_WORK INSTRUCTION:_
For the copy, please give all of the data again exactly and leave the pictures out.

DATASET RECORDS: Begin

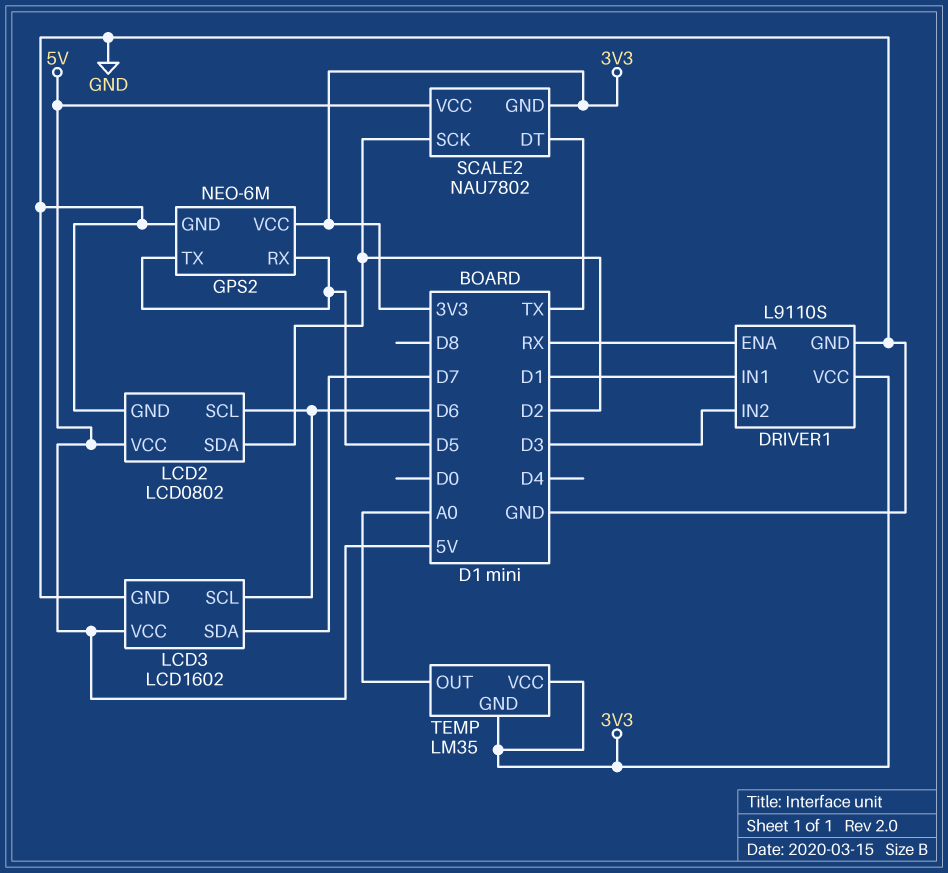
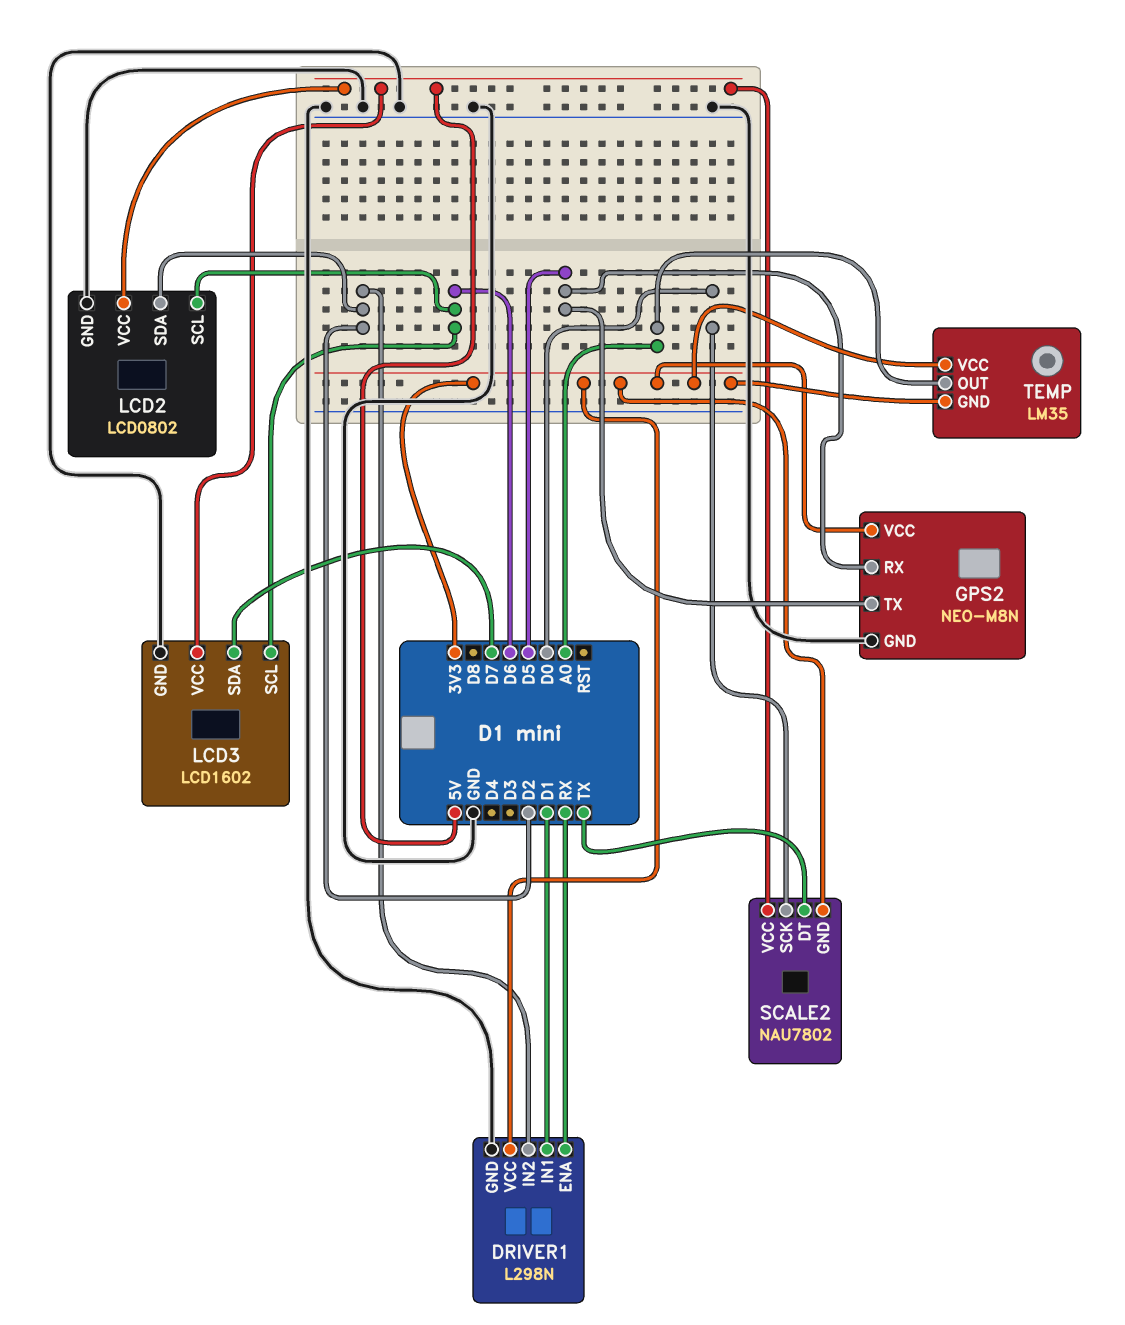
DRIVER1: L9110S -> L298N
DRIVER1 pin IN2: D3 -> D2
GPS2: NEO-6M -> NEO-M8N
SCALE2 pin SCK: D2 -> D0

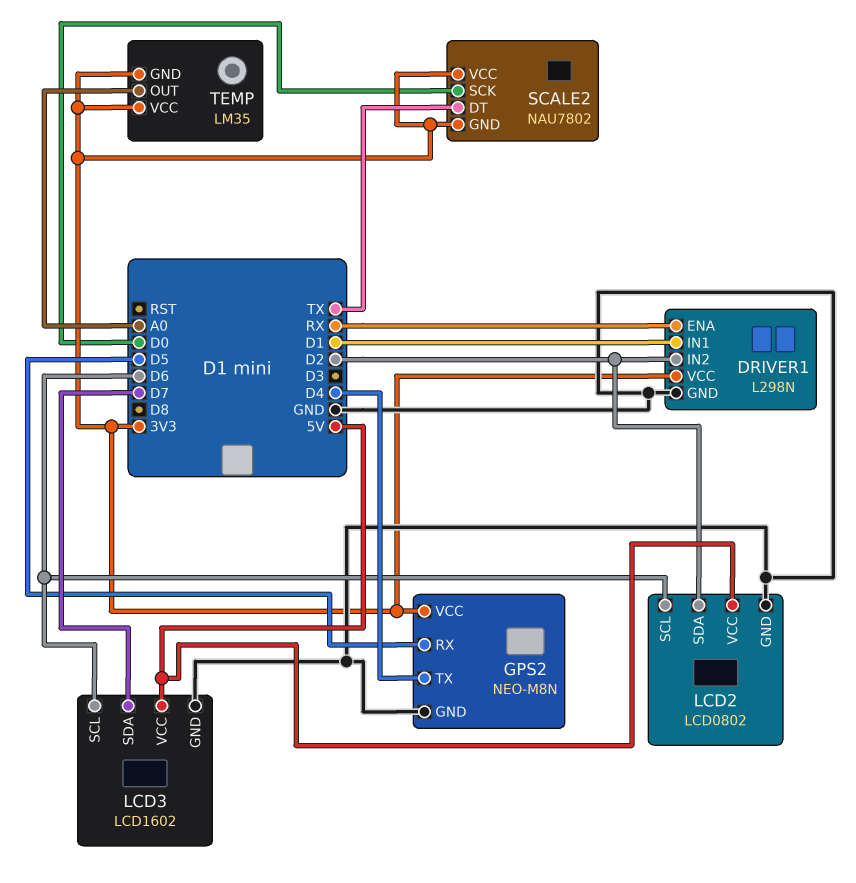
GPS2 pin TX: D5 -> D4
SCALE2 pin VCC: 5V -> 3V3

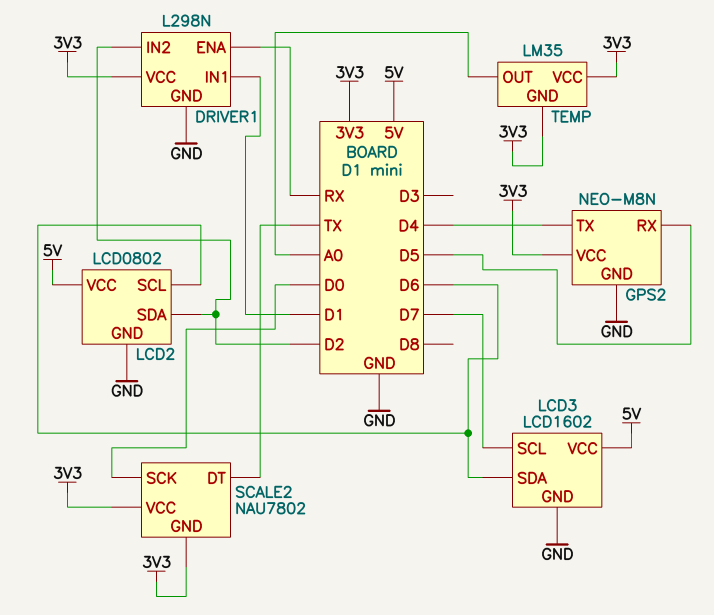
LCD3 pin SCL: D6 -> D7
LCD3 pin SDA: D7 -> D6

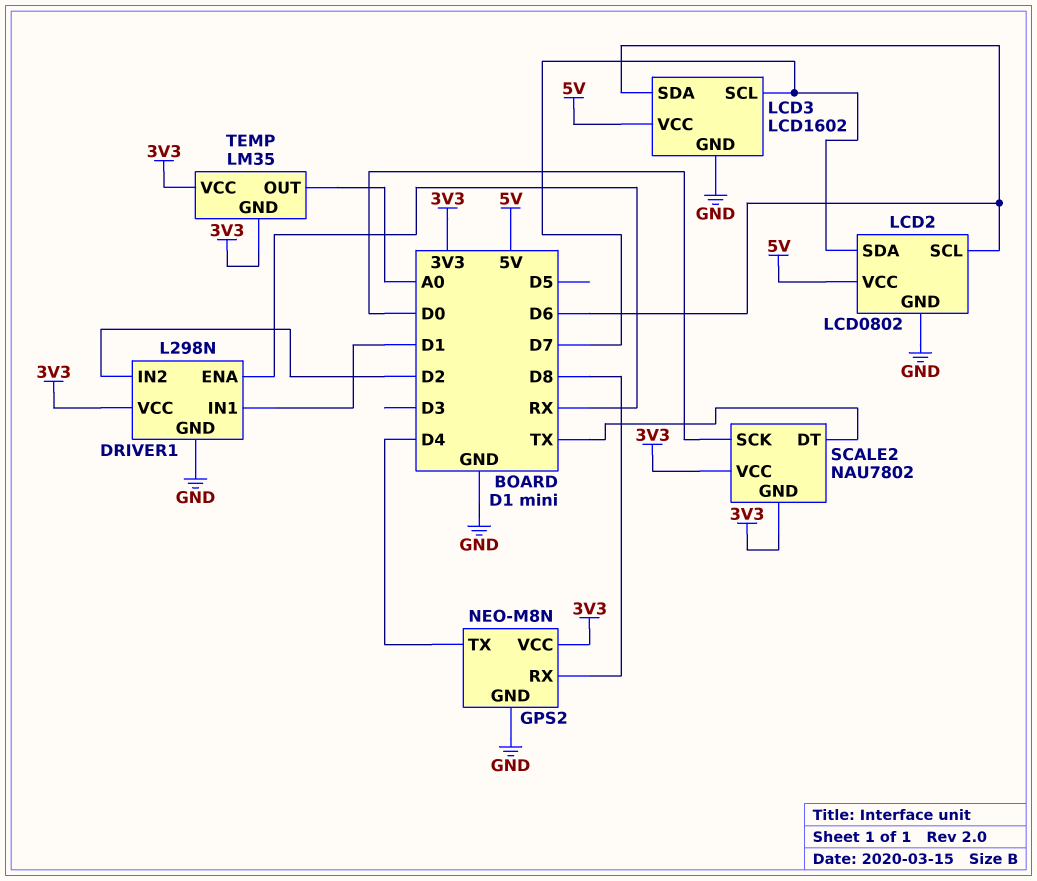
GPS2 pin RX: D5 -> D8
LCD2 pin SDA: D2 -> D7

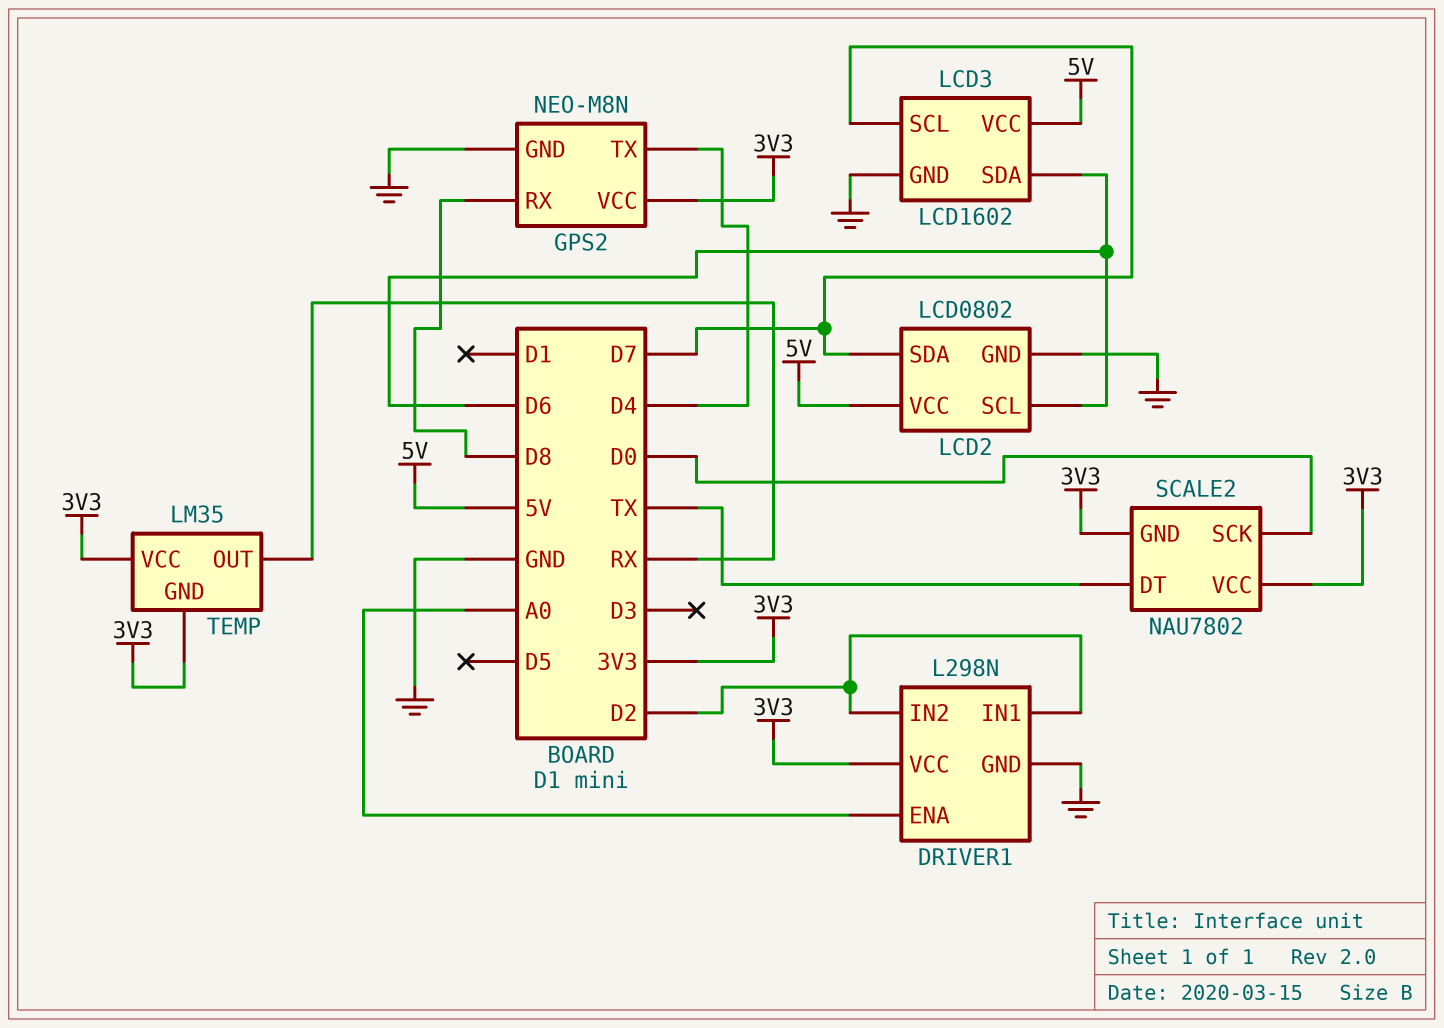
DRIVER1 pin ENA: RX -> A0
DRIVER1 pin IN1: D1 -> D2
TEMP pin OUT: A0 -> RX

DATASET RECORDS: End

_THE ANSWER:_
DRIVER1: L9110S -> L298N
DRIVER1 pin IN2: D3 -> D2
GPS2: NEO-6M -> NEO-M8N
SCALE2 pin SCK: D2 -> D0

GPS2 pin TX: D5 -> D4
SCALE2 pin VCC: 5V -> 3V3

LCD3 pin SCL: D6 -> D7
LCD3 pin SDA: D7 -> D6

GPS2 pin RX: D5 -> D8
LCD2 pin SDA: D2 -> D7

DRIVER1 pin ENA: RX -> A0
DRIVER1 pin IN1: D1 -> D2
TEMP pin OUT: A0 -> RX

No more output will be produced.